[Change listing data]
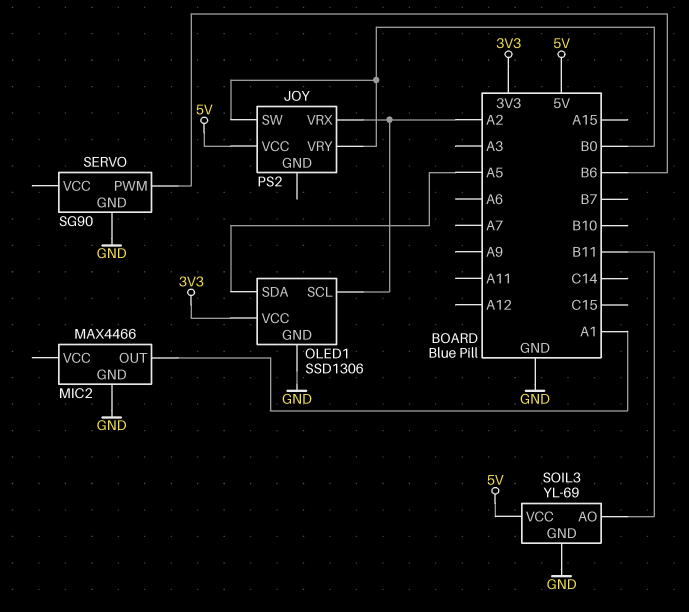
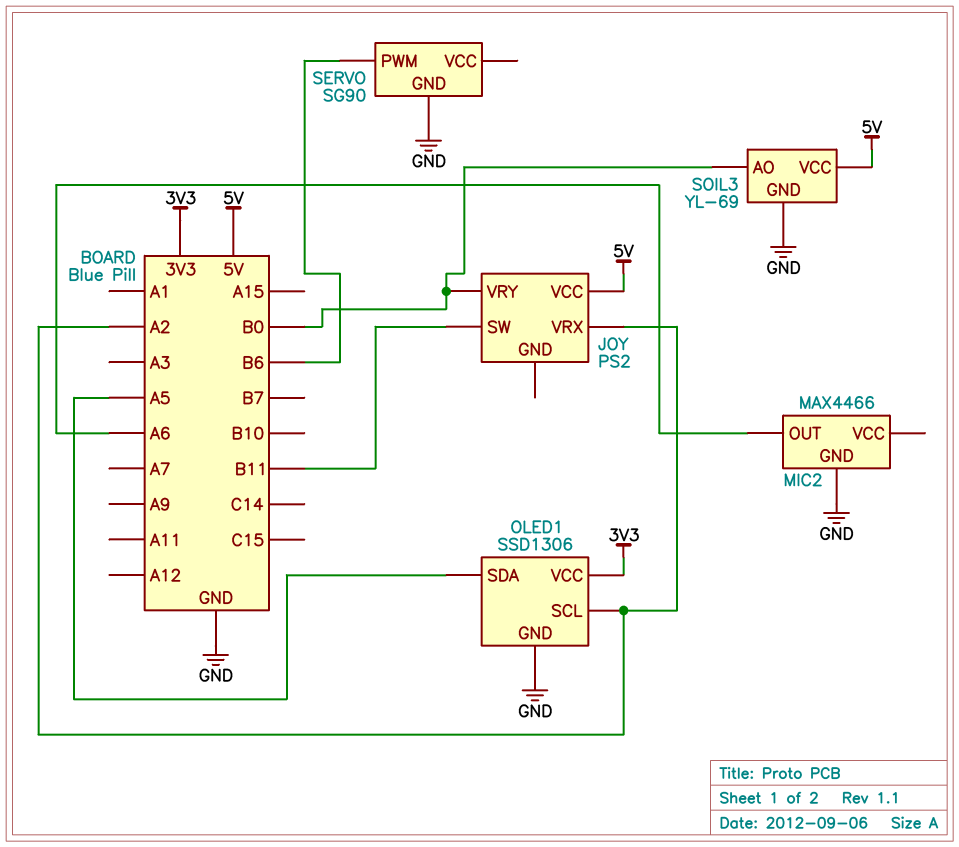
JOY pin SW: B0 -> B11
MIC2 pin OUT: A1 -> A6
SOIL3 pin AO: B11 -> B0

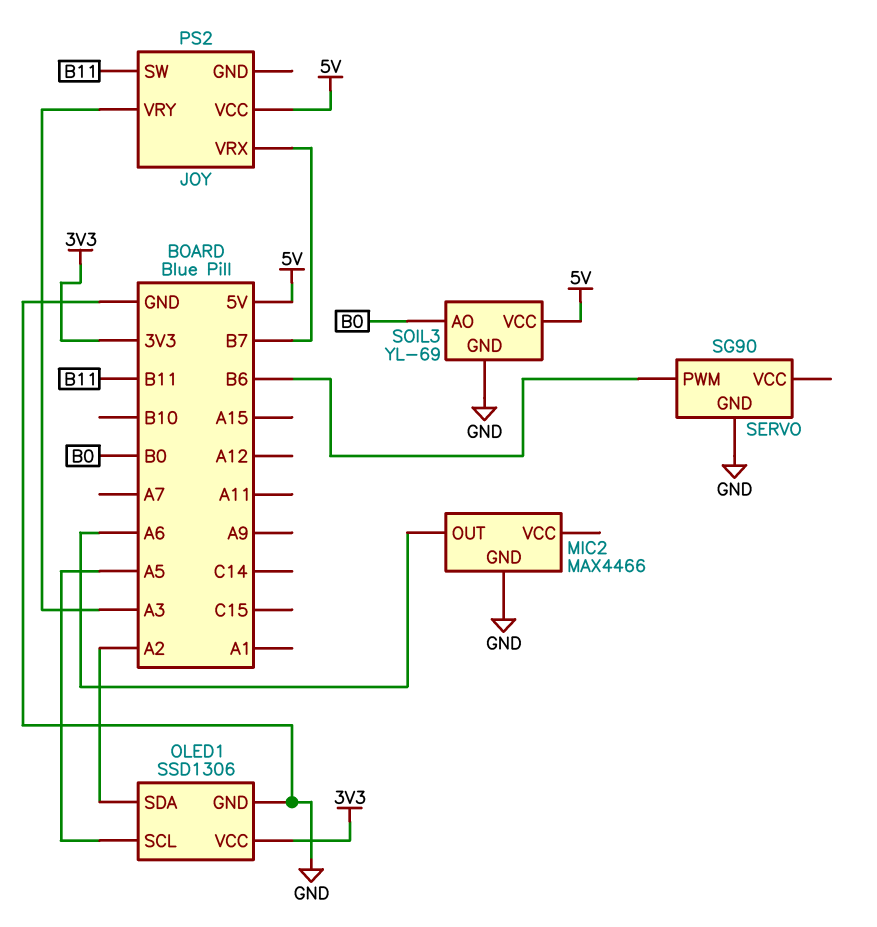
JOY pin VRX: A2 -> B7
JOY pin VRY: B0 -> A3
OLED1 pin SCL: A2 -> A5
OLED1 pin SDA: A5 -> A2

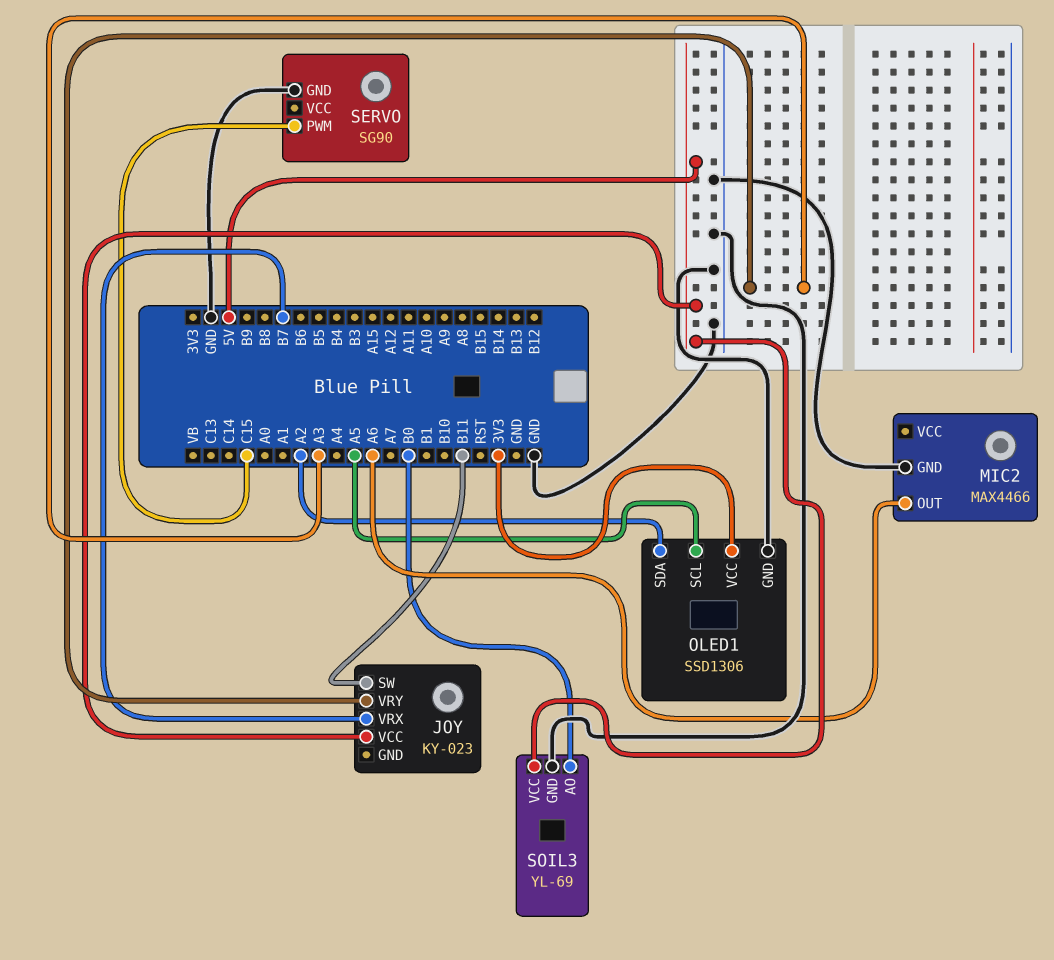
JOY: PS2 -> KY-023
SERVO pin PWM: B6 -> C15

**Exercise goal:** Working from the line containing "OLED1 pin SCL: A2 -> A5" to the last line of the data, retype every line exactly, both ends included, and leave out all pictures.

**Finished task:**
OLED1 pin SCL: A2 -> A5
OLED1 pin SDA: A5 -> A2

JOY: PS2 -> KY-023
SERVO pin PWM: B6 -> C15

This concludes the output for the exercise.